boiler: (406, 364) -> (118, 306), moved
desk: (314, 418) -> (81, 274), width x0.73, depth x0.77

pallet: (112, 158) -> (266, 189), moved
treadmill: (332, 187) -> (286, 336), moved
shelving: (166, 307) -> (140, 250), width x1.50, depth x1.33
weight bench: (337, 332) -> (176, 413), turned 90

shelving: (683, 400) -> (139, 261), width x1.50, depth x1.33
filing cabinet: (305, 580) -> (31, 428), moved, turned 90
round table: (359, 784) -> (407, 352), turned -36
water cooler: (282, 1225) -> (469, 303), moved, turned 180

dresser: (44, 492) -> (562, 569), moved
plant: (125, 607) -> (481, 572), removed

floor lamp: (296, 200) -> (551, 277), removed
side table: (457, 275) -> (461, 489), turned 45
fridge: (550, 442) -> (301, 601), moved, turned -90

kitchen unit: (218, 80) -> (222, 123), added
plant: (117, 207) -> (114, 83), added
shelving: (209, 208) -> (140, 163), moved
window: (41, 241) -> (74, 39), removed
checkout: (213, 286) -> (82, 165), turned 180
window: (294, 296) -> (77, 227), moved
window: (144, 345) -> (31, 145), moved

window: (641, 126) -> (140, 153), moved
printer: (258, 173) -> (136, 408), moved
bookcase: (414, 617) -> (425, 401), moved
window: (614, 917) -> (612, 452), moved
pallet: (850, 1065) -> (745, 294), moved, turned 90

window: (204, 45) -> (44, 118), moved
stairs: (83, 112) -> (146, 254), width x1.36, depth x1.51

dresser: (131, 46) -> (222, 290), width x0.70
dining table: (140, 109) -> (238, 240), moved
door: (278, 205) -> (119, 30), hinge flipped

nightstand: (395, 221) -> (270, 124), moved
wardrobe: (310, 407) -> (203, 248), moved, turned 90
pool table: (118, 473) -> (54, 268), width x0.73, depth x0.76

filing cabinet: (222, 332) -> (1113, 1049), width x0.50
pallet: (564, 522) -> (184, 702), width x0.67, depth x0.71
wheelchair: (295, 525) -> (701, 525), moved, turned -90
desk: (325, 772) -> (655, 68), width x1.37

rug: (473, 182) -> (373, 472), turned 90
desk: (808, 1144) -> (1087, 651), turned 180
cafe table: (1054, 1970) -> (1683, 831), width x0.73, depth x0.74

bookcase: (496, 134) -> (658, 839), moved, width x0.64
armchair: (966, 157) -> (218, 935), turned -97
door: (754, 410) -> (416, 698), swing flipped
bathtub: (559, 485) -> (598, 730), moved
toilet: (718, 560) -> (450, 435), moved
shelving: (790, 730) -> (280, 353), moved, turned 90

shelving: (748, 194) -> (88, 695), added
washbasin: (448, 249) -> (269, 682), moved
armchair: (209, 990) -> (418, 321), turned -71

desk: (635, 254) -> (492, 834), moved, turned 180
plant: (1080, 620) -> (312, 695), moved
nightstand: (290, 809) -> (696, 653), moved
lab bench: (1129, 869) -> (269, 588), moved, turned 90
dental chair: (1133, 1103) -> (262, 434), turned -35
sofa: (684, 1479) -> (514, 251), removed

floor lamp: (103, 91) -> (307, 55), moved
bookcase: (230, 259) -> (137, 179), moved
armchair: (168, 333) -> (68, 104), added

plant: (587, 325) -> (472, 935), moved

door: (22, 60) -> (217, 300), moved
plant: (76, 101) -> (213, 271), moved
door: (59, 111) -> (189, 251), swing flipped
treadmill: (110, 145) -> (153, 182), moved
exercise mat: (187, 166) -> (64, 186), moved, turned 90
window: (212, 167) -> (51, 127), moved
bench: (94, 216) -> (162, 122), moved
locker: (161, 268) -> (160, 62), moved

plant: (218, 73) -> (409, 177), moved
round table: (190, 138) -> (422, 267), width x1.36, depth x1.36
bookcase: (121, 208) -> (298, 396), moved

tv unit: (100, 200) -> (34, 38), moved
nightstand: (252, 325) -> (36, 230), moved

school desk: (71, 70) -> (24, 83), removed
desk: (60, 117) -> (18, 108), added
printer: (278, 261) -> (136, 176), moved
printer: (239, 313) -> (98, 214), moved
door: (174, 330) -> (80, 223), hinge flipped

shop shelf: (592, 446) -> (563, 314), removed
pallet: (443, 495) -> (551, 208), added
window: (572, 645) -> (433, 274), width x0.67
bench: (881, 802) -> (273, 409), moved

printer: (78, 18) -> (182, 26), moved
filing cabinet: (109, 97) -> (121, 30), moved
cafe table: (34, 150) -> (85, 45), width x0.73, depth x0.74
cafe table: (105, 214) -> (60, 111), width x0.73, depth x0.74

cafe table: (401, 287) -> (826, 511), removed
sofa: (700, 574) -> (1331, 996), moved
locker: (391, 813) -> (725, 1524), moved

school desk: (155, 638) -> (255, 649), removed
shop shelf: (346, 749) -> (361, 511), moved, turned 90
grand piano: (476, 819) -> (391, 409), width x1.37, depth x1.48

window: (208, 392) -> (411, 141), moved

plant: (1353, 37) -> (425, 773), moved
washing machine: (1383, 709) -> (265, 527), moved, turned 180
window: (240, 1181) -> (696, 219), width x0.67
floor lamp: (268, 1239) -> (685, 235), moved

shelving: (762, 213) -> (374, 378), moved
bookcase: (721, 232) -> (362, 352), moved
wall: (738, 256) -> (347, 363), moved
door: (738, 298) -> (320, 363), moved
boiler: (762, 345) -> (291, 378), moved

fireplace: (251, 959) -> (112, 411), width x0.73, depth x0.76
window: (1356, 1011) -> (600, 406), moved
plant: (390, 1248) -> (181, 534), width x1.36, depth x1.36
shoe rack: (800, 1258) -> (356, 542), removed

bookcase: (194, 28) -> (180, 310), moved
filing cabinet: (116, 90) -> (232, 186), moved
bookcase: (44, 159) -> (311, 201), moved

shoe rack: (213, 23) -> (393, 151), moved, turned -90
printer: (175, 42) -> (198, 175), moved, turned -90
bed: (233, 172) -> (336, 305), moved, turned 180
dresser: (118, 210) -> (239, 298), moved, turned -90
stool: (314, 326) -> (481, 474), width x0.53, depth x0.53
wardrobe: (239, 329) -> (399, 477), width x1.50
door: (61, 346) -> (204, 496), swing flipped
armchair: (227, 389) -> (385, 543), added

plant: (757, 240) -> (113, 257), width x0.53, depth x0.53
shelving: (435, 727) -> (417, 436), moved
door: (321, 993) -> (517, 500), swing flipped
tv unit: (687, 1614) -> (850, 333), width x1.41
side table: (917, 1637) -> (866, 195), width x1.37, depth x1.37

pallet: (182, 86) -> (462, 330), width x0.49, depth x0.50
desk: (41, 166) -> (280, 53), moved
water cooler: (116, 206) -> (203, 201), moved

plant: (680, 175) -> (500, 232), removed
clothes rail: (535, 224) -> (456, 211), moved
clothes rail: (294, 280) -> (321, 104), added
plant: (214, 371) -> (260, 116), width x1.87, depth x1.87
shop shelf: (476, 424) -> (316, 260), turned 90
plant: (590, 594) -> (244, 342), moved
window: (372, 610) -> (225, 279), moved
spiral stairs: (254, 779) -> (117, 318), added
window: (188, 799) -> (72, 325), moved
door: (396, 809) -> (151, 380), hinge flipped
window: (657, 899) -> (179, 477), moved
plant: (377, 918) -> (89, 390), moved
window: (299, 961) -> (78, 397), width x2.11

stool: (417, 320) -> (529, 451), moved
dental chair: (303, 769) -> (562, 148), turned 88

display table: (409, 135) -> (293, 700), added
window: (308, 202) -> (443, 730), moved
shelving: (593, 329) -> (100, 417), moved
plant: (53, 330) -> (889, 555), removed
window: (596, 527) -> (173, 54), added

◇ ◇ ◇

**About this task**. Return only the number of lines in the records above that include the string "door".

**Response for this exercise**. 9